**Task instructions:**
Pick out and copy each line of the rows below that contains the string "kern". Case counts, so uppercase and lowercase letters do not match each other.
----------
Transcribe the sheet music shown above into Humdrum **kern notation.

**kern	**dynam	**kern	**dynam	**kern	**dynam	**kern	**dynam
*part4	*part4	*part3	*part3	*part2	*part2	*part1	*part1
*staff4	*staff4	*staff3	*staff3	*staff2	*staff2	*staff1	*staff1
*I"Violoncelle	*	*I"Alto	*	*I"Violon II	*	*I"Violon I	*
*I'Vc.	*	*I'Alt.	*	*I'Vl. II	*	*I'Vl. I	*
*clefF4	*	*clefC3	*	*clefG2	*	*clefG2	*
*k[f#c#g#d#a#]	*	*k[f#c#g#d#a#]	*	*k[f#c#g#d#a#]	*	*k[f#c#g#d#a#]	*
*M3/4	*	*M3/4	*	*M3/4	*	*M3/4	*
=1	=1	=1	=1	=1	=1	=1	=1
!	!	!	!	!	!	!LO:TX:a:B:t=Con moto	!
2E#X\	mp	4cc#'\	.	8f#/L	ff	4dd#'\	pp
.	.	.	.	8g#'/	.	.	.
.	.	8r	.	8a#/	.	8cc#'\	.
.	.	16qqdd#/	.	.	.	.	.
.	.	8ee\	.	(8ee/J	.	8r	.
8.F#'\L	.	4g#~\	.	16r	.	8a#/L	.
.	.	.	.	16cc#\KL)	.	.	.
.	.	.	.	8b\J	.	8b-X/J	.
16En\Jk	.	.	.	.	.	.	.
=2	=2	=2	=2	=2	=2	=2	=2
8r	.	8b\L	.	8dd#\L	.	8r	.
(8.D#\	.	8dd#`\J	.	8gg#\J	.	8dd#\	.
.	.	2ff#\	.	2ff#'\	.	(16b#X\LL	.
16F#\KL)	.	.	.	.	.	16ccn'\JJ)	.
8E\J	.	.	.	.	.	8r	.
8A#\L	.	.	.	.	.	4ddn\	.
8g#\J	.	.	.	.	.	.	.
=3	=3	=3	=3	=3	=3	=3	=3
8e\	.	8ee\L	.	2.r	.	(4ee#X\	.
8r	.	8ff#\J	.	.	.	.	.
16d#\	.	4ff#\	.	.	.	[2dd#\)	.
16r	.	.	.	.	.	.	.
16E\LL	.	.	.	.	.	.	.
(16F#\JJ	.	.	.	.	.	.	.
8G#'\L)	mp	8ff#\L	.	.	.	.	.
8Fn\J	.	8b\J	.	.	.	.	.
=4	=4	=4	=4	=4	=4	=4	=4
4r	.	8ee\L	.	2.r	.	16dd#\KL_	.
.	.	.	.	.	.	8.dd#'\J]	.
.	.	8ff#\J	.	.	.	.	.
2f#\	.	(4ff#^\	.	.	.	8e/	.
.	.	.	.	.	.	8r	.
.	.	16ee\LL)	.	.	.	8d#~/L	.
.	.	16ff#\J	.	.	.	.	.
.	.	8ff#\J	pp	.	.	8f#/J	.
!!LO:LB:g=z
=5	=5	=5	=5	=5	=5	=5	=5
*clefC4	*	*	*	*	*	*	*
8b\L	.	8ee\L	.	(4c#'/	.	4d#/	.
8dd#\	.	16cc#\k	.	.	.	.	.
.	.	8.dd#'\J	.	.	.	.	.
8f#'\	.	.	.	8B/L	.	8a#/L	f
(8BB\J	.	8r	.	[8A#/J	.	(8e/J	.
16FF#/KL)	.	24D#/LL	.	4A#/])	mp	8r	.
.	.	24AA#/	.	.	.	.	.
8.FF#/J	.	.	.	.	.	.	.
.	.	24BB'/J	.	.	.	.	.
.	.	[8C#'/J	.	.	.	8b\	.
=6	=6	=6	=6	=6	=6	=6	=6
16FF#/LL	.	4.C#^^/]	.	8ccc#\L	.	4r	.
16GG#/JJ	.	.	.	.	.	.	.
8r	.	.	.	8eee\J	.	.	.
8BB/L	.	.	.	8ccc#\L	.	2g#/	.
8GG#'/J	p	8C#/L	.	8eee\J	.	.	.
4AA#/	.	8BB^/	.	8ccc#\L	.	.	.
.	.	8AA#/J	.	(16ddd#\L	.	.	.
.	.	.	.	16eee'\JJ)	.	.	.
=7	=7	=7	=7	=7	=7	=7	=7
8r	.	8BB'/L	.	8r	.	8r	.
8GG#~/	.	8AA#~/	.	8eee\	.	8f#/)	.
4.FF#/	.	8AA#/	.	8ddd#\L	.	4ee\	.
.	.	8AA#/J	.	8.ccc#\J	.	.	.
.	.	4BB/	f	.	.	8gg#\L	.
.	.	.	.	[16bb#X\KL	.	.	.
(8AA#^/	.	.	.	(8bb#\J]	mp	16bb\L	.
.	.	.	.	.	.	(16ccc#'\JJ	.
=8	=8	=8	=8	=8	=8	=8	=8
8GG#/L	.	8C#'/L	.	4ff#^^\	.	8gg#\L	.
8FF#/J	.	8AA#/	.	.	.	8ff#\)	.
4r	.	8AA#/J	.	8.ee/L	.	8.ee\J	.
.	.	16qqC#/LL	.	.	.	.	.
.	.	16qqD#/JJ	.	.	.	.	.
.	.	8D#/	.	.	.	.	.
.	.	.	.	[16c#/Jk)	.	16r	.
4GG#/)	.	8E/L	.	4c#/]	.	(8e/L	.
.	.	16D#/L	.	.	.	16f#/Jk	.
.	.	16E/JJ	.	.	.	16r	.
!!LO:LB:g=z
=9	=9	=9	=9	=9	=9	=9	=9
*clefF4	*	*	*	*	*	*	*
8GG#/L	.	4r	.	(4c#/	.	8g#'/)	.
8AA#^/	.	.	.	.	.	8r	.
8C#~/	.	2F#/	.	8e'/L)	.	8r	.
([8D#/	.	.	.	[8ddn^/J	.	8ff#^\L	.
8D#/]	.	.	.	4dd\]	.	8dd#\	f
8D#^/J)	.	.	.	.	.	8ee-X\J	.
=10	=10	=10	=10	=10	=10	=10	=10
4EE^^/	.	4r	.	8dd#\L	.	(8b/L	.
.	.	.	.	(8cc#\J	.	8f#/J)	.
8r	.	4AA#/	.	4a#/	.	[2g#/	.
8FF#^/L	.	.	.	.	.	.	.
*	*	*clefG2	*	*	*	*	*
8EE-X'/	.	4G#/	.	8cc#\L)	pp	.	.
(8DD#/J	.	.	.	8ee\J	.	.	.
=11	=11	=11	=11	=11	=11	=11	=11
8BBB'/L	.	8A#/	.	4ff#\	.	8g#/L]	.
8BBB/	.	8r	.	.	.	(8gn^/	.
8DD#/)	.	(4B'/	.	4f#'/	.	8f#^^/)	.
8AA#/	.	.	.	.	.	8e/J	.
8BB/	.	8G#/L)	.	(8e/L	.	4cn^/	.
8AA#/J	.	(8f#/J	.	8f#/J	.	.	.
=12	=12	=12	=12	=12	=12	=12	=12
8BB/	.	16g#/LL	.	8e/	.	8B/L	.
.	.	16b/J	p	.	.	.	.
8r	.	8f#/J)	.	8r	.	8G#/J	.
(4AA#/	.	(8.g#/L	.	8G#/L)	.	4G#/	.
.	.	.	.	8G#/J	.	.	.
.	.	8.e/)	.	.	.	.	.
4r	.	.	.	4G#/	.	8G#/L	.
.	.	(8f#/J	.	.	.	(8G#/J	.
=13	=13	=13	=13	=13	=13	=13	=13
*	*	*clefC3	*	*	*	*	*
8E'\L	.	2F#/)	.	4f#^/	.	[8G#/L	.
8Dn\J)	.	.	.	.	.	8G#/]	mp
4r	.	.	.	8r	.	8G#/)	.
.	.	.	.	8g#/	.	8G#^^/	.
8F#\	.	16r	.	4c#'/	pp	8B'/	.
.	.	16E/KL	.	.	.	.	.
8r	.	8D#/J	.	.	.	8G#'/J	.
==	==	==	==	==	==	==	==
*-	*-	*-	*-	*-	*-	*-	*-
----------
**Complete answer:**
Transcribe the sheet music shown above into Humdrum **kern notation.
**kern	**dynam	**kern	**dynam	**kern	**dynam	**kern	**dynam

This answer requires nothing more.